Written exercise
Rewrite the rows below, replacing each occurrence of "purple diamond" with "violet rhombus" and leaving everything else unchanged. Omit the picture lines from your answer.

Material for this task
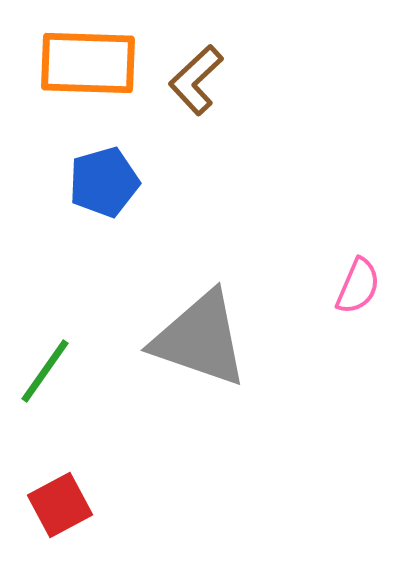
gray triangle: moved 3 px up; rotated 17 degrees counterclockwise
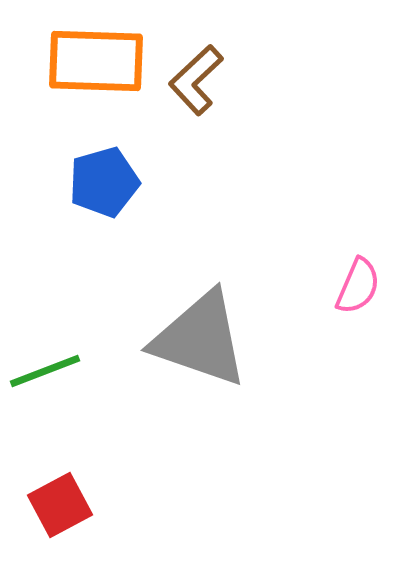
orange rectangle: moved 8 px right, 2 px up
green line: rotated 34 degrees clockwise
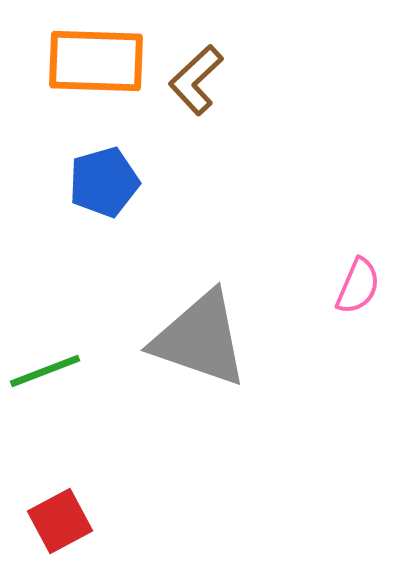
red square: moved 16 px down
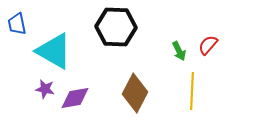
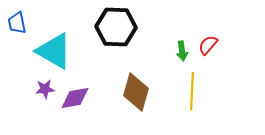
blue trapezoid: moved 1 px up
green arrow: moved 3 px right; rotated 18 degrees clockwise
purple star: rotated 18 degrees counterclockwise
brown diamond: moved 1 px right, 1 px up; rotated 12 degrees counterclockwise
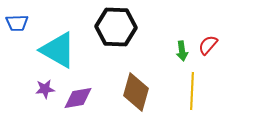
blue trapezoid: rotated 80 degrees counterclockwise
cyan triangle: moved 4 px right, 1 px up
purple diamond: moved 3 px right
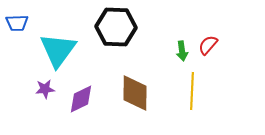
cyan triangle: rotated 36 degrees clockwise
brown diamond: moved 1 px left, 1 px down; rotated 15 degrees counterclockwise
purple diamond: moved 3 px right, 1 px down; rotated 16 degrees counterclockwise
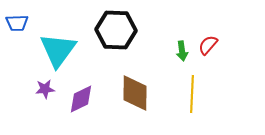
black hexagon: moved 3 px down
yellow line: moved 3 px down
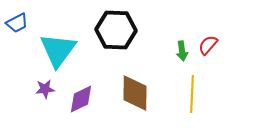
blue trapezoid: rotated 25 degrees counterclockwise
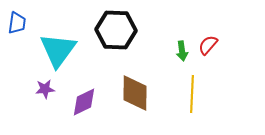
blue trapezoid: rotated 55 degrees counterclockwise
purple diamond: moved 3 px right, 3 px down
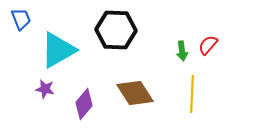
blue trapezoid: moved 4 px right, 4 px up; rotated 30 degrees counterclockwise
cyan triangle: rotated 24 degrees clockwise
purple star: rotated 18 degrees clockwise
brown diamond: rotated 33 degrees counterclockwise
purple diamond: moved 2 px down; rotated 24 degrees counterclockwise
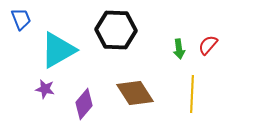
green arrow: moved 3 px left, 2 px up
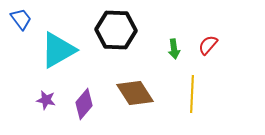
blue trapezoid: rotated 15 degrees counterclockwise
green arrow: moved 5 px left
purple star: moved 1 px right, 11 px down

Problem solution
gray triangle: moved 3 px up; rotated 17 degrees counterclockwise
orange rectangle: moved 8 px right, 2 px up
green line: rotated 34 degrees clockwise
red square: moved 16 px down
blue trapezoid: moved 1 px up
green arrow: moved 3 px right; rotated 18 degrees clockwise
purple star: rotated 18 degrees counterclockwise
brown diamond: moved 1 px right, 1 px up; rotated 12 degrees counterclockwise
blue trapezoid: rotated 80 degrees counterclockwise
cyan triangle: moved 4 px right, 1 px up
violet rhombus: moved 3 px right
cyan triangle: rotated 36 degrees clockwise
brown diamond: moved 1 px left, 1 px down; rotated 15 degrees counterclockwise
violet rhombus: moved 3 px right, 1 px down; rotated 16 degrees counterclockwise
black hexagon: moved 3 px down
yellow line: moved 3 px down
blue trapezoid: rotated 25 degrees counterclockwise
blue trapezoid: rotated 55 degrees counterclockwise
violet rhombus: moved 3 px right, 3 px down
blue trapezoid: moved 4 px right, 4 px up; rotated 30 degrees counterclockwise
cyan triangle: rotated 24 degrees clockwise
purple star: rotated 18 degrees clockwise
brown diamond: rotated 33 degrees counterclockwise
violet rhombus: moved 2 px down; rotated 24 degrees counterclockwise
green arrow: moved 3 px left, 2 px up
blue trapezoid: rotated 15 degrees counterclockwise
green arrow: moved 5 px left
purple star: moved 1 px right, 11 px down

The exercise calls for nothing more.